Your goal –
Give a verbatim repeat of the lines that run from the line containing "(354, 334) = (268, 166): none" to the end of the data below.

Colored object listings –

# # #

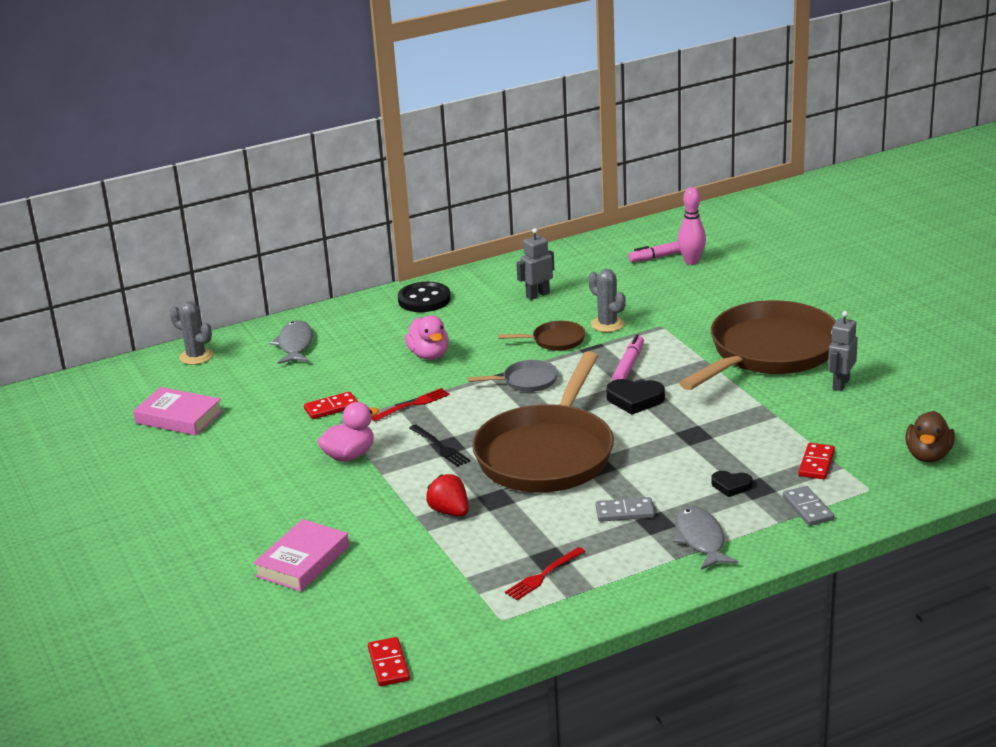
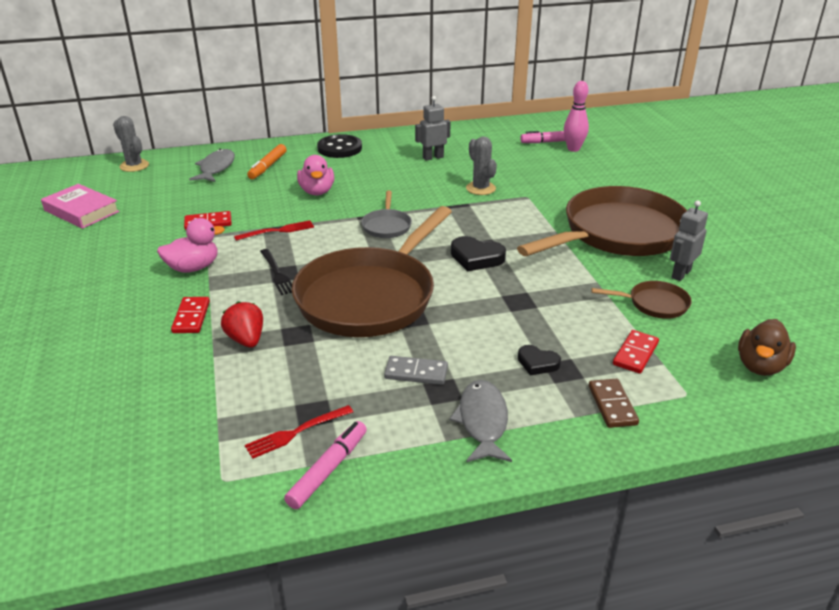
camera: 10 degrees right, 5 degrees up
(302, 561) = (76, 367): pink book -> none
(354, 334) = (268, 166): none -> orange marker
(388, 664) = (67, 515): red domino -> red domino (191, 317)
(526, 381) = (386, 226): grey pan -> grey pan turned 90 degrees clockwise
(555, 340) = (429, 195): brown pan -> brown pan (654, 304)
(628, 365) = (483, 226): pink marker -> pink marker (328, 470)
(807, 508) = (612, 405): grey domino -> brown domino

# # #

Answer section –
(354, 334) = (268, 166): none -> orange marker
(388, 664) = (67, 515): red domino -> red domino (191, 317)
(526, 381) = (386, 226): grey pan -> grey pan turned 90 degrees clockwise
(555, 340) = (429, 195): brown pan -> brown pan (654, 304)
(628, 365) = (483, 226): pink marker -> pink marker (328, 470)
(807, 508) = (612, 405): grey domino -> brown domino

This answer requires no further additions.